● **Description of the task**: Working from the records below, repeat exactly the lines starting at the line that contains "camera: 60 degrees right, 10 degrees down" and ending at the line that contains "camera: 10 degrees left, 0 degrees up", inclusive.

[Spatial object tracking data]

######

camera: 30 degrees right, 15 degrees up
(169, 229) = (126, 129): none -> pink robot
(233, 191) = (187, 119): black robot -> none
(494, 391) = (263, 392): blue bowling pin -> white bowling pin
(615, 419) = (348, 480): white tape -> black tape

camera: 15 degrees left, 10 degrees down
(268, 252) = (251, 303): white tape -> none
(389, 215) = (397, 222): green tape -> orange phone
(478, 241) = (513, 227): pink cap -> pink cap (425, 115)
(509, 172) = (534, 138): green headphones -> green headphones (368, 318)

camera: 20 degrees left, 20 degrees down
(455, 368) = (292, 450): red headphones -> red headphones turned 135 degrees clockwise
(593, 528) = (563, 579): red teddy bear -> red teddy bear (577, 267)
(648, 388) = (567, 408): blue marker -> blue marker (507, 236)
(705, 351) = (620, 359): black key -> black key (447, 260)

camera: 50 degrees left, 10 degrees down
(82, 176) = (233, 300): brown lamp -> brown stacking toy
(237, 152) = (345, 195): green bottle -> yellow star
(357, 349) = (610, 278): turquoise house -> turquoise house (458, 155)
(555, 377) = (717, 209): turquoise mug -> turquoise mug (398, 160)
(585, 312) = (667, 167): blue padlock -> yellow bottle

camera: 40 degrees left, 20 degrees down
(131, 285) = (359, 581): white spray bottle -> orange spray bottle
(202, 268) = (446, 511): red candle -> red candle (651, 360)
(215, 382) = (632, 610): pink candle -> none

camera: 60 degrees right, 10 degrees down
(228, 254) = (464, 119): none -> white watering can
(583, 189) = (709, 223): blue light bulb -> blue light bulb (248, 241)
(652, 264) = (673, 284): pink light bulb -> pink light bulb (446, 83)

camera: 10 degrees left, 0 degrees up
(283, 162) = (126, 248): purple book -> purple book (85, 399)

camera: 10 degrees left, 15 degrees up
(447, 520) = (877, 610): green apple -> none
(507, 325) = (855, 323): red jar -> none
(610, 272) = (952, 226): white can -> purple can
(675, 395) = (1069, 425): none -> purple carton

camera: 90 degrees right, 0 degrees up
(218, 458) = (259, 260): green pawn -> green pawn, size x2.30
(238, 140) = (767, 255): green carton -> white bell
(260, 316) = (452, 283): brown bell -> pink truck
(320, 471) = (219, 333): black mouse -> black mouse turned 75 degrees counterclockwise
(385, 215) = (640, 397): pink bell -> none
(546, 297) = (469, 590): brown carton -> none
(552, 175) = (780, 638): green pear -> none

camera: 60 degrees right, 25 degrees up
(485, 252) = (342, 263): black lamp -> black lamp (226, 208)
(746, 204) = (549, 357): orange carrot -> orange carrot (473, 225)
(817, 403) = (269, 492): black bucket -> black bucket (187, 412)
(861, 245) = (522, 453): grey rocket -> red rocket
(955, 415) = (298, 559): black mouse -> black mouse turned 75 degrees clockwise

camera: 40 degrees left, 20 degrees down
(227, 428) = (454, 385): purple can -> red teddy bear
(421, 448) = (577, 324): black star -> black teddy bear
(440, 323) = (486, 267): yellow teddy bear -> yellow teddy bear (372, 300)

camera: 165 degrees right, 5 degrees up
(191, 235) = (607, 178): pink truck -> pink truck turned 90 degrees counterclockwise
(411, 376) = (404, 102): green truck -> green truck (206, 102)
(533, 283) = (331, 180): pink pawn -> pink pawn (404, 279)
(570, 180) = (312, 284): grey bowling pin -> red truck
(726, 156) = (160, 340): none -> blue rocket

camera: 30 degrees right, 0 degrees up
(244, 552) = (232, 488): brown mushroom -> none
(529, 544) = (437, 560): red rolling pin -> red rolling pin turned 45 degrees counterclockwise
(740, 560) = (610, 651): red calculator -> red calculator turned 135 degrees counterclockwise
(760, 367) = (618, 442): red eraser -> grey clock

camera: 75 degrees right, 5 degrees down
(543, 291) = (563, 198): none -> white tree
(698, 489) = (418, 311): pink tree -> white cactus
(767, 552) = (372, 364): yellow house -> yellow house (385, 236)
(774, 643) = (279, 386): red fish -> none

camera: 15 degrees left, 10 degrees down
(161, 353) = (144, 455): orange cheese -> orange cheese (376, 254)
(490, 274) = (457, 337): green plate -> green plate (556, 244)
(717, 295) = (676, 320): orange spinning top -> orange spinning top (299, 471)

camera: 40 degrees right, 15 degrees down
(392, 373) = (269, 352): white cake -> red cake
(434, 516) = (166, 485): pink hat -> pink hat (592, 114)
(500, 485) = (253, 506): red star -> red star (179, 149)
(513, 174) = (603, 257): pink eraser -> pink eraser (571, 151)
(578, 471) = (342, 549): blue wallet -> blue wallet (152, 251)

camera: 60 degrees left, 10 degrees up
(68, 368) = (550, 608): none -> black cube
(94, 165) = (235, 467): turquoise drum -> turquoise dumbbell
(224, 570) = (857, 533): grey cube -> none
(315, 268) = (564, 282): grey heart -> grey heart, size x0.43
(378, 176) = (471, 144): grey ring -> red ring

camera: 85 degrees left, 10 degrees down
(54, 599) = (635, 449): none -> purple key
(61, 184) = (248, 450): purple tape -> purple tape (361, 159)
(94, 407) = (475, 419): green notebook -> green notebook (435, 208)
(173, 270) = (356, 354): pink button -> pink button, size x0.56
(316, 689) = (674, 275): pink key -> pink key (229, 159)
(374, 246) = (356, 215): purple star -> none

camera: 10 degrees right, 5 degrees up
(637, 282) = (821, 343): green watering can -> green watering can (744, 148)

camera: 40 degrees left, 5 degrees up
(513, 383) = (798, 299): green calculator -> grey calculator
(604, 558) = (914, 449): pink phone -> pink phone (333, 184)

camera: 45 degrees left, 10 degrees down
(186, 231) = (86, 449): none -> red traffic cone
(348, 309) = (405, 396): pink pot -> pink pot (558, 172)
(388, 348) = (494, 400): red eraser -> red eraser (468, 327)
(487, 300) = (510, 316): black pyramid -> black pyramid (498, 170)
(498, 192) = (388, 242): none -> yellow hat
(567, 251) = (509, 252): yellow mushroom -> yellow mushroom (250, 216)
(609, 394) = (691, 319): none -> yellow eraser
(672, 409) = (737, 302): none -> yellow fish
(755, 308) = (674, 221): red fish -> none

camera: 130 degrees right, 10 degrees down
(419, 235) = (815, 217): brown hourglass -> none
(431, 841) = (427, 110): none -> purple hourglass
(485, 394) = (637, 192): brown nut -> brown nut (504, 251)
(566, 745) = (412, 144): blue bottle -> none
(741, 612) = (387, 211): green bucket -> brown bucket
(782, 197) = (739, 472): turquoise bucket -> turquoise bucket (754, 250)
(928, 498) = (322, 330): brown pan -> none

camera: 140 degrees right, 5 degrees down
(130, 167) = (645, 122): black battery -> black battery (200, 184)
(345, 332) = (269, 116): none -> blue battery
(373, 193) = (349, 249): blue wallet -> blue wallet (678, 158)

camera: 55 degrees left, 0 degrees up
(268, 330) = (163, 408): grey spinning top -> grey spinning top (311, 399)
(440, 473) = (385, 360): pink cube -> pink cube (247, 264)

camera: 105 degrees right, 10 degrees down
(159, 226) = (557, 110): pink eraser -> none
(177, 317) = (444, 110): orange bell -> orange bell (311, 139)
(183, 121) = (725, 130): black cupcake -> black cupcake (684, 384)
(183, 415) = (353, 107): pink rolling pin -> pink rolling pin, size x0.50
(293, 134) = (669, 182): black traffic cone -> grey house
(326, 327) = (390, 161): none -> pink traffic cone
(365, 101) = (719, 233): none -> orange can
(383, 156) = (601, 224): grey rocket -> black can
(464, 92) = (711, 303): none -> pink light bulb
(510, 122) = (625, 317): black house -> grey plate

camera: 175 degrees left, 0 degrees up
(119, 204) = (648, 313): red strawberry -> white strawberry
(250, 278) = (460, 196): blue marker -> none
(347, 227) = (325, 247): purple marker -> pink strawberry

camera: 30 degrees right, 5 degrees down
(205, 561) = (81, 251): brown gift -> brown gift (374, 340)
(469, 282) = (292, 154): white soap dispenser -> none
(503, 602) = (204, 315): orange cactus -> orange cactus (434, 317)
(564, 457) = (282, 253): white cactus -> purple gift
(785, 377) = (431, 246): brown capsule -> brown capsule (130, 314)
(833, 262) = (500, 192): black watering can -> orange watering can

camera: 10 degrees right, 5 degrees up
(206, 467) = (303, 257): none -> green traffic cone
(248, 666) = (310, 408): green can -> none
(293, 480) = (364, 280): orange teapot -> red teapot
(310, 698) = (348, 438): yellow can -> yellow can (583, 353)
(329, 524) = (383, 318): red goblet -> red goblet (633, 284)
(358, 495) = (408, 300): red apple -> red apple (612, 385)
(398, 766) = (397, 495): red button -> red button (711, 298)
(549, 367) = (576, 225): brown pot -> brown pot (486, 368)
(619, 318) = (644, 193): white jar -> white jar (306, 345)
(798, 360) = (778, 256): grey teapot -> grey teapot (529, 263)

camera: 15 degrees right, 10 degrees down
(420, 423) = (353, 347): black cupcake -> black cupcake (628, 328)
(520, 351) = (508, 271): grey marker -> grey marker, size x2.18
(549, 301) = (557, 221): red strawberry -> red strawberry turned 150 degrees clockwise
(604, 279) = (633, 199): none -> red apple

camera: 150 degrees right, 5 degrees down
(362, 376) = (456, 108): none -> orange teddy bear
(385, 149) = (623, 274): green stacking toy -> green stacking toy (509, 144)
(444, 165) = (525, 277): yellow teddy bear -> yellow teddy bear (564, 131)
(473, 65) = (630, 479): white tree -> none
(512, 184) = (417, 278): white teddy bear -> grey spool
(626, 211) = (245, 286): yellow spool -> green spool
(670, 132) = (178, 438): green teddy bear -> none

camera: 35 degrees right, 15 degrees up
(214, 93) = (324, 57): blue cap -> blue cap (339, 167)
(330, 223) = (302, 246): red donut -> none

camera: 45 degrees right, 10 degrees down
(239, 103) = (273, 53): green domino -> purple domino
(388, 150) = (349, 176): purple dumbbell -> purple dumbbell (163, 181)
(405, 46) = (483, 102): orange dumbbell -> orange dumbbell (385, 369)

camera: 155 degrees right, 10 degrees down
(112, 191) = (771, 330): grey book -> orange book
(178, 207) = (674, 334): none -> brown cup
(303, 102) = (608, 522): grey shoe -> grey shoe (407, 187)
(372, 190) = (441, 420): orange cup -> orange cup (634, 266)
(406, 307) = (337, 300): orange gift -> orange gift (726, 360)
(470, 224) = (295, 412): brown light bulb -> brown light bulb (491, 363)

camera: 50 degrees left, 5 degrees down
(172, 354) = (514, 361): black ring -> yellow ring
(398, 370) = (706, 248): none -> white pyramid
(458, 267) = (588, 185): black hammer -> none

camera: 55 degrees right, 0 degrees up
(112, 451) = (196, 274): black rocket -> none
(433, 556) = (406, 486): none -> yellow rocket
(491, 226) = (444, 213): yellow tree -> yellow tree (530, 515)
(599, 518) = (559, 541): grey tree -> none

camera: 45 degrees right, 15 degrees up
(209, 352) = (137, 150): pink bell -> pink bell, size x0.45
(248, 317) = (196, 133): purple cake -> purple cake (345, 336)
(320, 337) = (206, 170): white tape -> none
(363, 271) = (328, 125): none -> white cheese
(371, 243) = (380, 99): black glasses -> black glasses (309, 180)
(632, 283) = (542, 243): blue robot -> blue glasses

######

● **Result of this exercise**:
camera: 60 degrees right, 10 degrees down
(228, 254) = (464, 119): none -> white watering can
(583, 189) = (709, 223): blue light bulb -> blue light bulb (248, 241)
(652, 264) = (673, 284): pink light bulb -> pink light bulb (446, 83)

camera: 10 degrees left, 0 degrees up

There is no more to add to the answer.